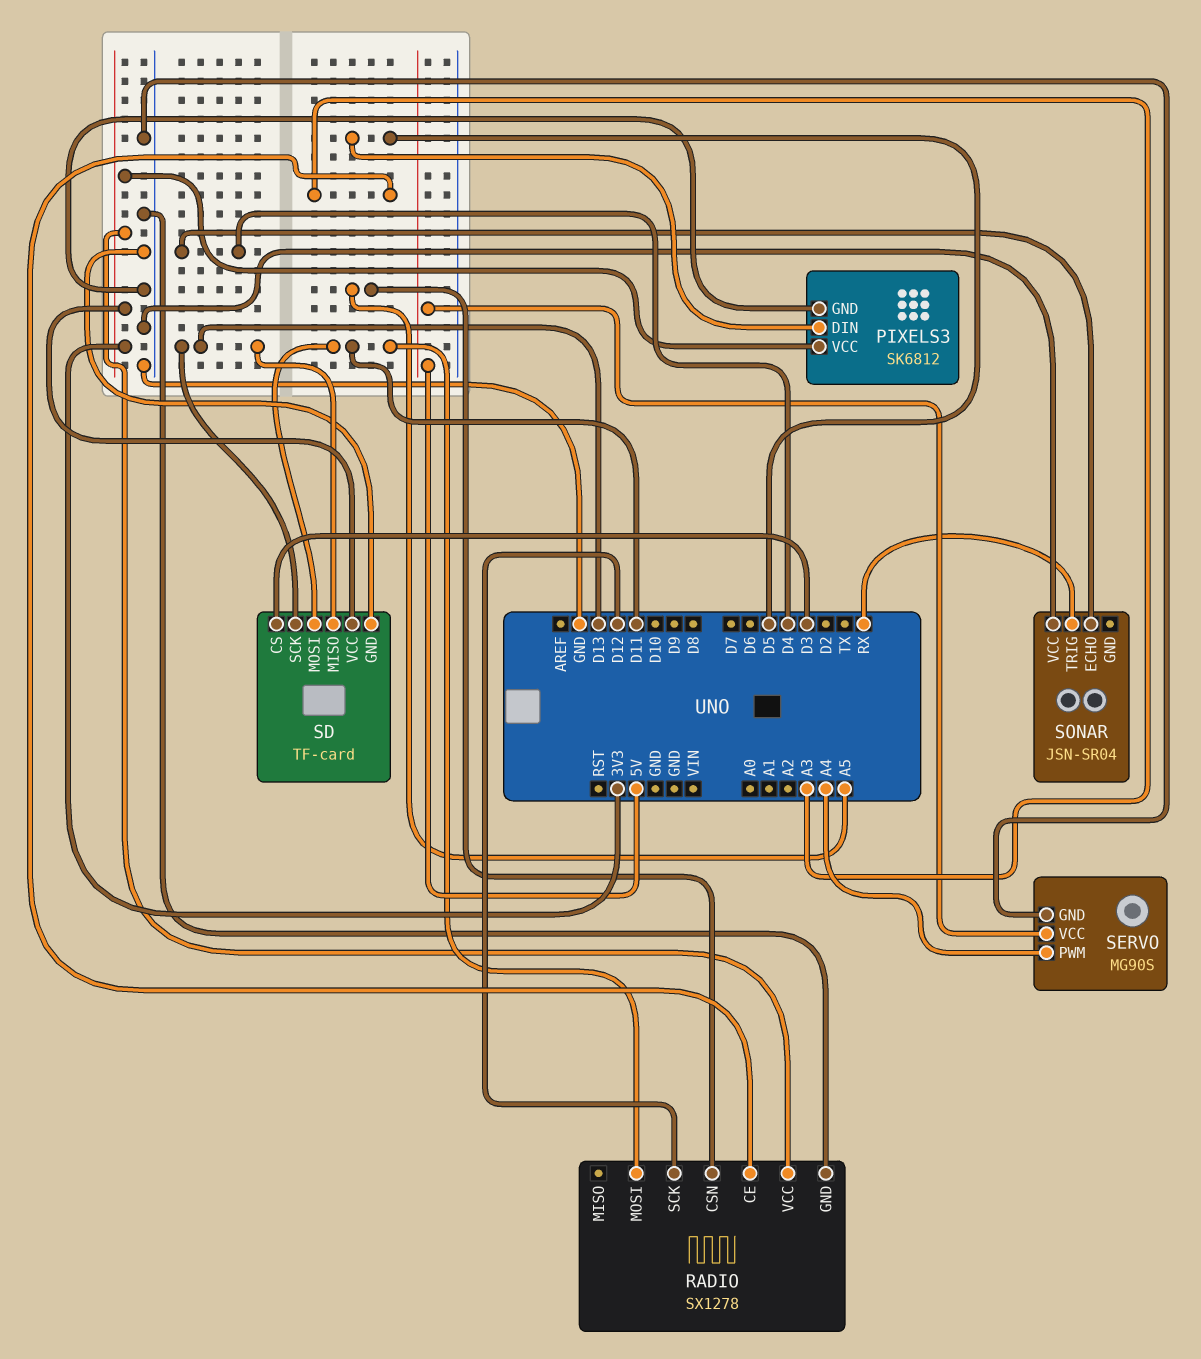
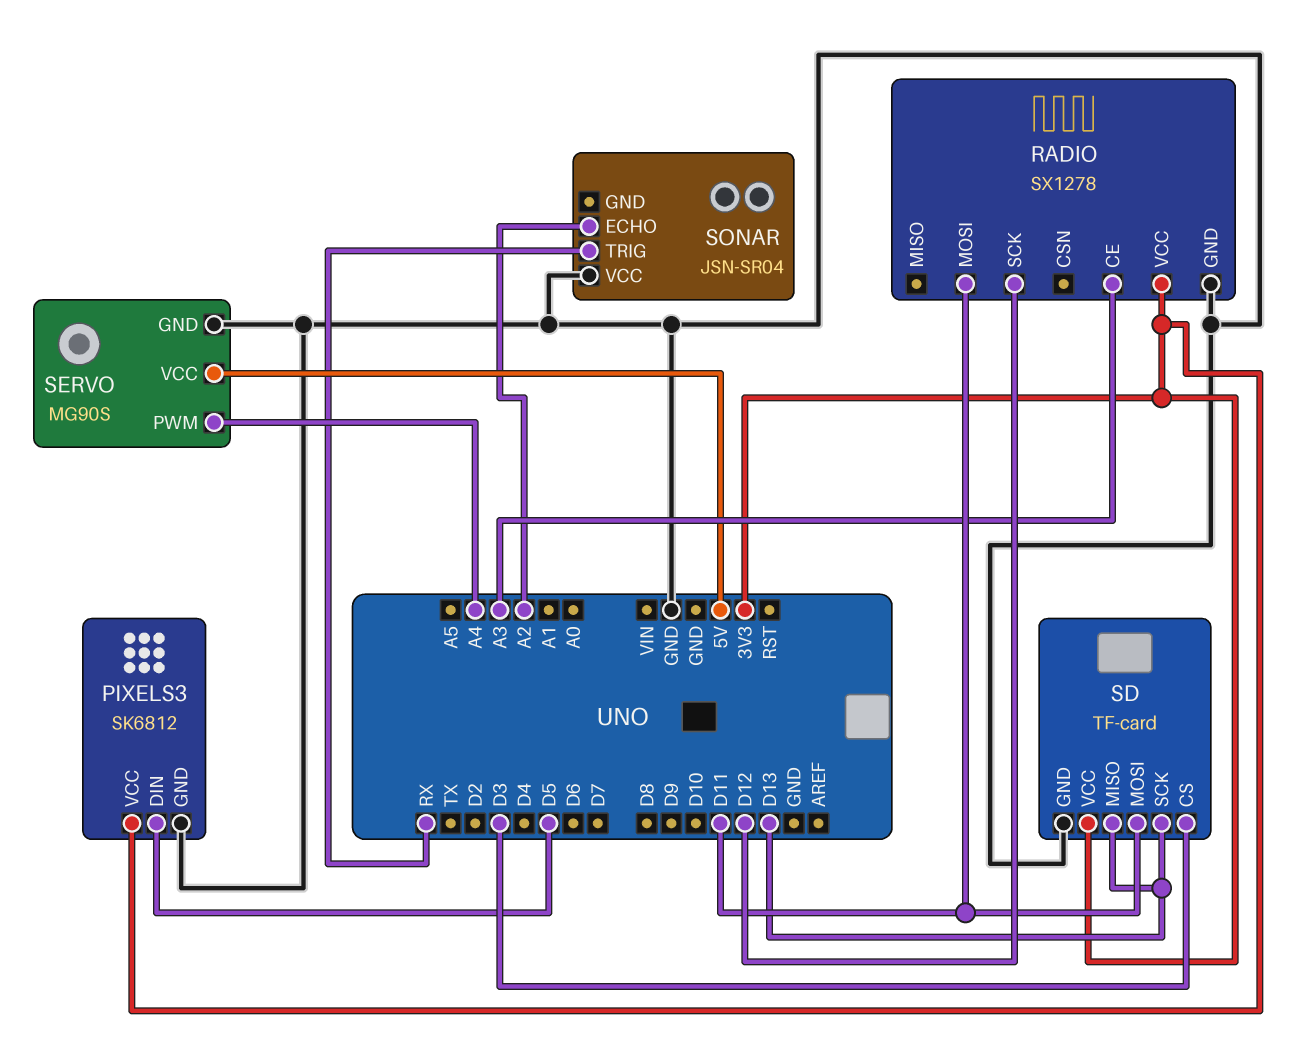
RADIO pin CSN: A5 -> none
SONAR pin ECHO: D4 -> A2

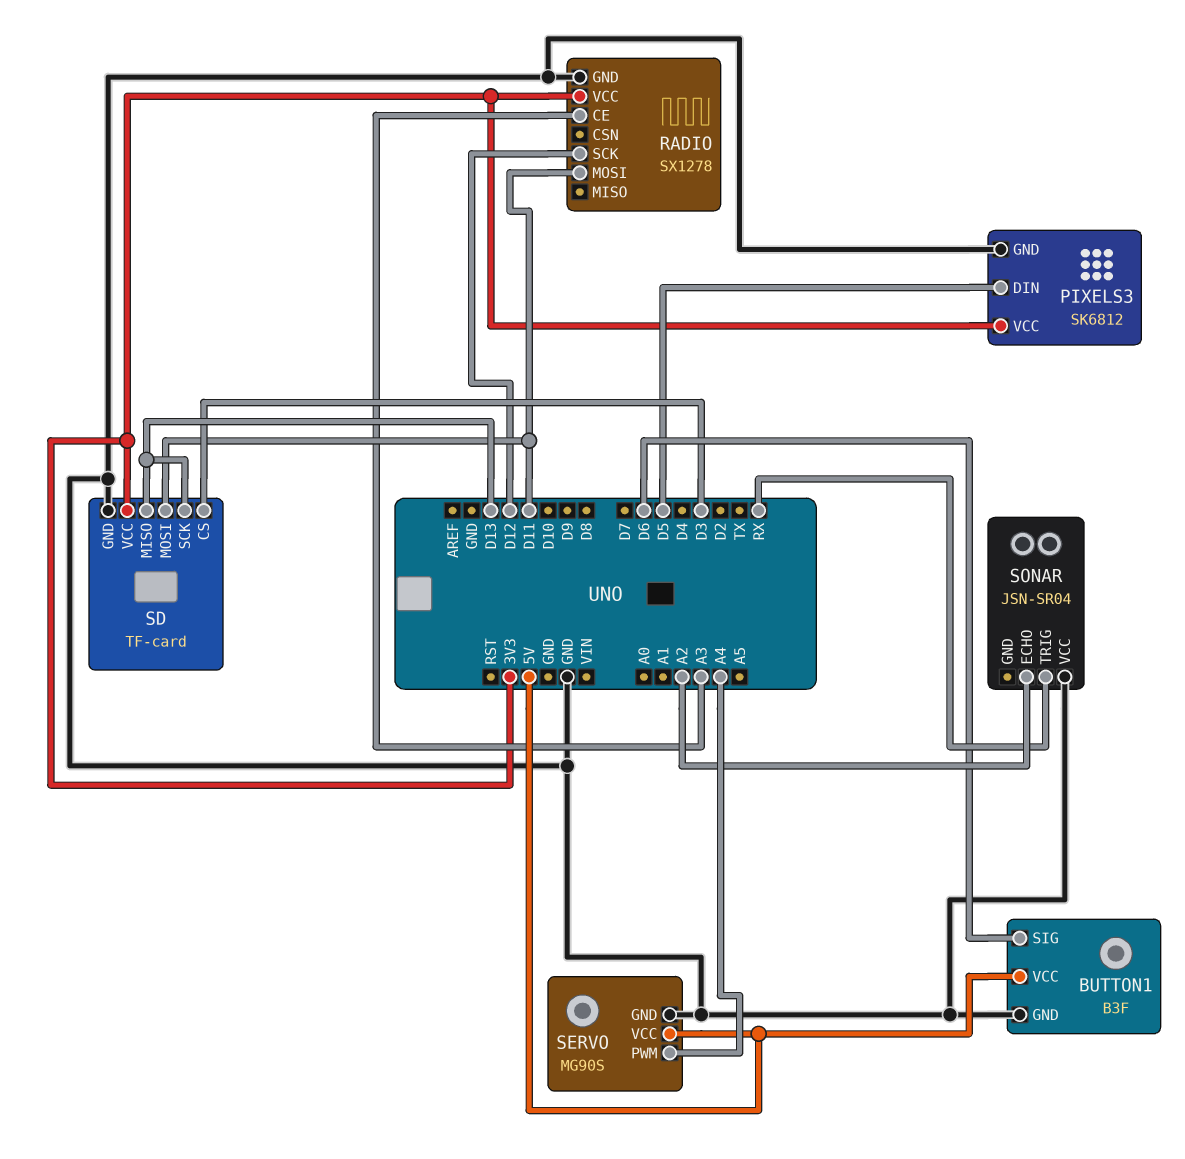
BUTTON1: none -> B3F
BUTTON1 pin GND: none -> GND
BUTTON1 pin SIG: none -> D6
BUTTON1 pin VCC: none -> 5V

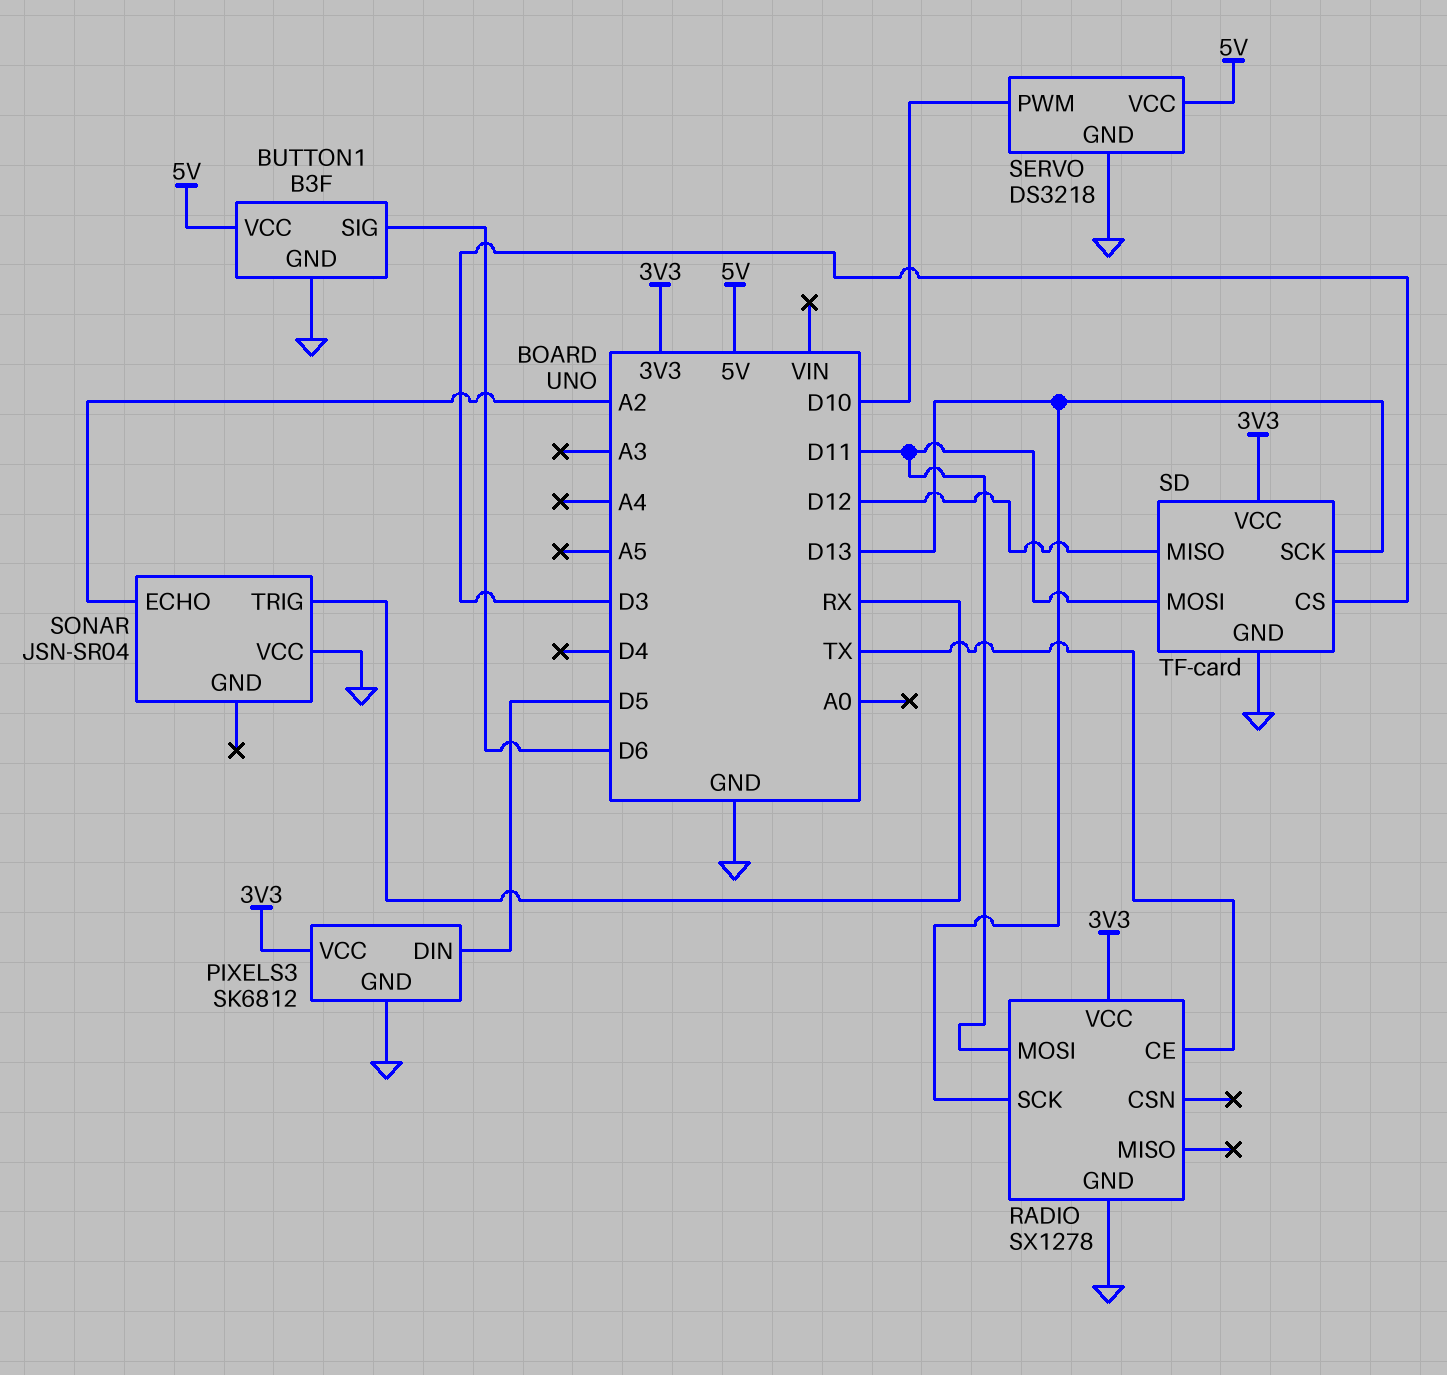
RADIO pin CE: A3 -> TX
RADIO pin SCK: D12 -> D13
SD pin MISO: D13 -> D12
SERVO: MG90S -> DS3218
SERVO pin PWM: A4 -> D10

--*--

§ About this exercise: Among the lines above, please find those with "SERVO" and copy them.

§ Output for this task:
SERVO: MG90S -> DS3218
SERVO pin PWM: A4 -> D10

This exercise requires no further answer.